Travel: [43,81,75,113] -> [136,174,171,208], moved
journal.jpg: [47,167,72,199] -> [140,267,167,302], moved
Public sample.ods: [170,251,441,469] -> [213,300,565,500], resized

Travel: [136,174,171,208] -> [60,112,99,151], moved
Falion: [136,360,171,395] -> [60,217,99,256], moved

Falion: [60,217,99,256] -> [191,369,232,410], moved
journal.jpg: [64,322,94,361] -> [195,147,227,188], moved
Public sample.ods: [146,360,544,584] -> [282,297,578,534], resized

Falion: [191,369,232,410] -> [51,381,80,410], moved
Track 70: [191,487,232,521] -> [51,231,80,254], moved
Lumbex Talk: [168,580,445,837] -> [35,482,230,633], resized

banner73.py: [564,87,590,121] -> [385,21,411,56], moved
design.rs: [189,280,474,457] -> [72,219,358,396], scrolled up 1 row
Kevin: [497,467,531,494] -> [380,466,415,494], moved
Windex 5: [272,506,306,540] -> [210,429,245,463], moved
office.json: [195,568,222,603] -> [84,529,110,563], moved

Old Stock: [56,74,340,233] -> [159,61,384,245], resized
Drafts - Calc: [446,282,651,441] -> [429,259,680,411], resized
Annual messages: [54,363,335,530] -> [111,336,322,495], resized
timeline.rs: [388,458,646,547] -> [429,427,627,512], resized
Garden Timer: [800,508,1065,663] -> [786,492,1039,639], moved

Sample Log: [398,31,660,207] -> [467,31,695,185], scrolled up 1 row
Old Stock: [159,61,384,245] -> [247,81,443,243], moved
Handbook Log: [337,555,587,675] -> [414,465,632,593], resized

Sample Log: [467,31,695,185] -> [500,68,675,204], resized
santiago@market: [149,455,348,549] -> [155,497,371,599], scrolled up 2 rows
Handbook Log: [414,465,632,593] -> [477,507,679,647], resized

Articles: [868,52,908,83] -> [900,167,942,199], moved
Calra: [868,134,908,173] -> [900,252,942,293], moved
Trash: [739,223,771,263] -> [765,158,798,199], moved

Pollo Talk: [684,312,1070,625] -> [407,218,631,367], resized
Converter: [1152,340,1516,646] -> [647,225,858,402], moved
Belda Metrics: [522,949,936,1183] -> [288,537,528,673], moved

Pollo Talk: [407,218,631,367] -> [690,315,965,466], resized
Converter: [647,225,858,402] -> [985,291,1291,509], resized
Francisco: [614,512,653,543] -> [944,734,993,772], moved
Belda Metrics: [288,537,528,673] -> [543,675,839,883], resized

◆ About this task: Gather from the data above every line with the string "Converter".

◆ Answer space:
Converter: [1152,340,1516,646] -> [647,225,858,402], moved
Converter: [647,225,858,402] -> [985,291,1291,509], resized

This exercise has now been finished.